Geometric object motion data
◇ ◇ ◇ ◇ ◇
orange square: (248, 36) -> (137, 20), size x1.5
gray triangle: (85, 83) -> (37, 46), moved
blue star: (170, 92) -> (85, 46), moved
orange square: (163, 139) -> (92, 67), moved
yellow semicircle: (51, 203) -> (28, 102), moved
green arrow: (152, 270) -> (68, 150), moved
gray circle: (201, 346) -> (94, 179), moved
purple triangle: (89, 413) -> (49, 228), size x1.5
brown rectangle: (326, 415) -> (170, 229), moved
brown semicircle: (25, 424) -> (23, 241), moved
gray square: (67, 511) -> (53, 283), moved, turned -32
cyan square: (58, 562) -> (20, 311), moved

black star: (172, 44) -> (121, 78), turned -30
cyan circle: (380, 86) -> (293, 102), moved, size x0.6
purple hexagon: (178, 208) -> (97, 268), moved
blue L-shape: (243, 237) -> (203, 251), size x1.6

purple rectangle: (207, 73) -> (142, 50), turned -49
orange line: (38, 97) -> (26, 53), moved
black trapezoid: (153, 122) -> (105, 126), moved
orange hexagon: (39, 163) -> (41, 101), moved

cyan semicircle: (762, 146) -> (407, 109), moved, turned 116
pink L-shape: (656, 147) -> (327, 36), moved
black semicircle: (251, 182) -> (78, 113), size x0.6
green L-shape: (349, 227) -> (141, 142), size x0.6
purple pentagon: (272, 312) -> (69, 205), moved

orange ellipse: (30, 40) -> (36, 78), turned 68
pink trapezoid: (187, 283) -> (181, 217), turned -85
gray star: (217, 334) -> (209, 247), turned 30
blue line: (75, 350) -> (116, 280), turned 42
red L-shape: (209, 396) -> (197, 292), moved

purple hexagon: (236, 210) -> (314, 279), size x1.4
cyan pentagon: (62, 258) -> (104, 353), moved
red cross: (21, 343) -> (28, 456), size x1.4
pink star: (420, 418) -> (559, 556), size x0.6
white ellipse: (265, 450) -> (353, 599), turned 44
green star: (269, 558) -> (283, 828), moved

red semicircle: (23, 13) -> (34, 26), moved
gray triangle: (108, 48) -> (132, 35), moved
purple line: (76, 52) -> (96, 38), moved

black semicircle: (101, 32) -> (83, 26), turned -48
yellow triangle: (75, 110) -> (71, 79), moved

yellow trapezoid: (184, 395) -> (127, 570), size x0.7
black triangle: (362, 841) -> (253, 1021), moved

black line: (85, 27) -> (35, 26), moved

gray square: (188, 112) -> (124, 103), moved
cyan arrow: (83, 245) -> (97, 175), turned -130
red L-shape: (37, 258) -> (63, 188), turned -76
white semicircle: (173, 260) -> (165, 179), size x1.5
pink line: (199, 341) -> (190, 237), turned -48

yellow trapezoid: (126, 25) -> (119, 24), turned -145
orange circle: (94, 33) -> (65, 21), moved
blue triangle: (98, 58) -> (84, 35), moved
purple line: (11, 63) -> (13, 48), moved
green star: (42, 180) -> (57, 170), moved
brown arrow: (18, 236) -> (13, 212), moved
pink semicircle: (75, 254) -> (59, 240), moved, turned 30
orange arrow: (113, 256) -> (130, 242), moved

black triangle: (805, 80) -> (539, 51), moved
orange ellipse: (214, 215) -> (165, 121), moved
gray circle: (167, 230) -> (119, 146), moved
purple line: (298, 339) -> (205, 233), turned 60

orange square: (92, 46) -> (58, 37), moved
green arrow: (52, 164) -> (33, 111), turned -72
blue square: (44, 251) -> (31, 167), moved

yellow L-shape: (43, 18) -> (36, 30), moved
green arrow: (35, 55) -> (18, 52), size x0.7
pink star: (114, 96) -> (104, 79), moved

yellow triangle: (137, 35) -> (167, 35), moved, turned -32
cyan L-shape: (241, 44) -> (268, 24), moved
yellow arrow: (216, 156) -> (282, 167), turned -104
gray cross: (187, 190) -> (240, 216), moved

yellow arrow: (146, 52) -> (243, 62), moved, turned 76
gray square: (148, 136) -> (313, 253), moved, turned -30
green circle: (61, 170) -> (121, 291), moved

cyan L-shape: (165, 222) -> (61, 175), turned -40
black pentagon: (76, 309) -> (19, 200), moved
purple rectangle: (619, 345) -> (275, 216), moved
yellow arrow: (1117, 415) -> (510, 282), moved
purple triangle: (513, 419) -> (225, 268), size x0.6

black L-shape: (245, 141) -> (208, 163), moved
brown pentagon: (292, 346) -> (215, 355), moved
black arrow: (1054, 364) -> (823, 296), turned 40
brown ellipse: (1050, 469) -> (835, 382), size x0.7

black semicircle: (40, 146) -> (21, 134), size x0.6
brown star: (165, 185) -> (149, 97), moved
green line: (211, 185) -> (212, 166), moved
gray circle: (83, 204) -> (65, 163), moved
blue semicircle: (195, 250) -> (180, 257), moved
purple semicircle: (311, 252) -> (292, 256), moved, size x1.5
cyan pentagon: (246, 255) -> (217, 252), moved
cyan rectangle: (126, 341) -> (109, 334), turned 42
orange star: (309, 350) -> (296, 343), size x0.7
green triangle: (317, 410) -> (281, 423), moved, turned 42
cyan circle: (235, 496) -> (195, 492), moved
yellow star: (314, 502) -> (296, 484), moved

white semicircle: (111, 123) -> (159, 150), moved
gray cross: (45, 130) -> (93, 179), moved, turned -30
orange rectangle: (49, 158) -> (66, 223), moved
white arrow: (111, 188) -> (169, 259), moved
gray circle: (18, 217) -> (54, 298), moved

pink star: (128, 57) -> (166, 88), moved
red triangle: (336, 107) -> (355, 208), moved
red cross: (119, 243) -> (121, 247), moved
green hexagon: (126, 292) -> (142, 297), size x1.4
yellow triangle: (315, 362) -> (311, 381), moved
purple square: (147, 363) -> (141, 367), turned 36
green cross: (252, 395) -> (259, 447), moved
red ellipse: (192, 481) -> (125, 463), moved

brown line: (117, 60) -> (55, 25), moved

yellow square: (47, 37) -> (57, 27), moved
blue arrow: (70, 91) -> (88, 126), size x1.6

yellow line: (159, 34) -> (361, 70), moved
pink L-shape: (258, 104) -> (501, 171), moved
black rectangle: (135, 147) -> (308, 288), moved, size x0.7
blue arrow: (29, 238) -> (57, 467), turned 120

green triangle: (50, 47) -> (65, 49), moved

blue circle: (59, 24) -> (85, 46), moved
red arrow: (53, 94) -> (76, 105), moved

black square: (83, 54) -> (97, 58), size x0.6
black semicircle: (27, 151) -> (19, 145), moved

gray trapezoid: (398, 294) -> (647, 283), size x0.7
◇ ◇ ◇ ◇ ◇
From the records above, transcribe exactly the run of lines that opens with the line holding "pink line: (199, 341)" and closes with the line holding "brown arrow: (18, 236) -> (13, 212), moved", both included.

### [EXERCISE RESULT]
pink line: (199, 341) -> (190, 237), turned -48

yellow trapezoid: (126, 25) -> (119, 24), turned -145
orange circle: (94, 33) -> (65, 21), moved
blue triangle: (98, 58) -> (84, 35), moved
purple line: (11, 63) -> (13, 48), moved
green star: (42, 180) -> (57, 170), moved
brown arrow: (18, 236) -> (13, 212), moved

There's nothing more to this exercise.